• **Your instructions**
When you reach the line containing "pink plate D1", begin copying exactly, and keep going through the last line of the records below, copying nothing before it.

• **Entries taken from a collection**
>>

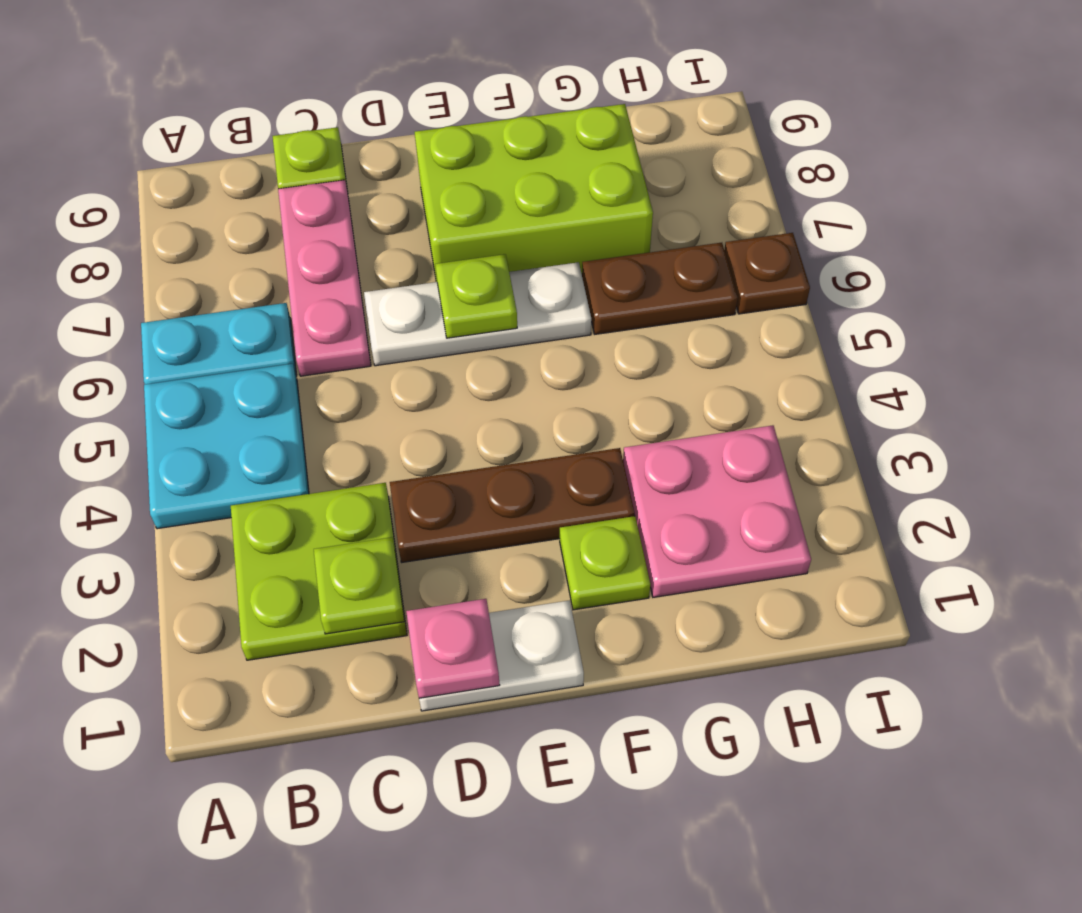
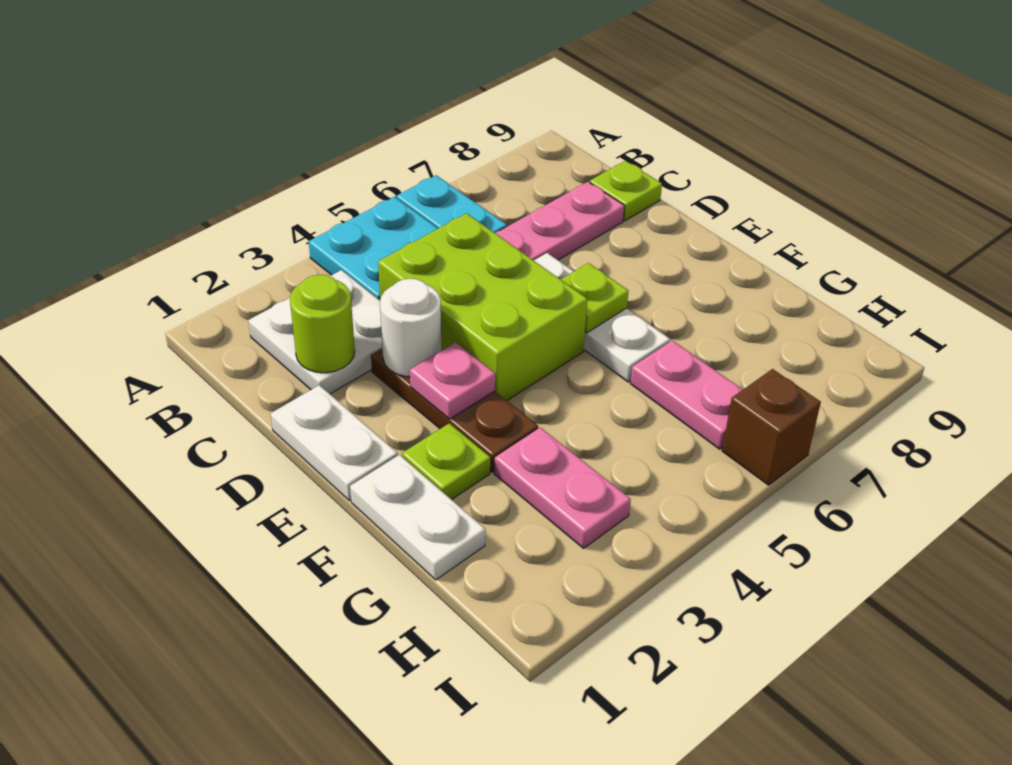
lime plate B2:C3 level 1 -> white plate B2:C3 level 1
lime plate C2 level 2 -> lime round brick C2 level 2
pink plate D1 level 2 -> pink plate E3 level 2
none -> white round brick D3 level 2
lime brick E7:G8 level 1 -> lime brick C4:E5 level 1
none -> white plate F1:G1 level 1
pink plate G2:H3 level 1 -> pink plate G3:H3 level 1
brown plate G6:H6 level 1 -> pink plate G6:H6 level 1
brown plate I6 level 1 -> brown brick I6 level 1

<<

• **Exercise output**
pink plate D1 level 2 -> pink plate E3 level 2
none -> white round brick D3 level 2
lime brick E7:G8 level 1 -> lime brick C4:E5 level 1
none -> white plate F1:G1 level 1
pink plate G2:H3 level 1 -> pink plate G3:H3 level 1
brown plate G6:H6 level 1 -> pink plate G6:H6 level 1
brown plate I6 level 1 -> brown brick I6 level 1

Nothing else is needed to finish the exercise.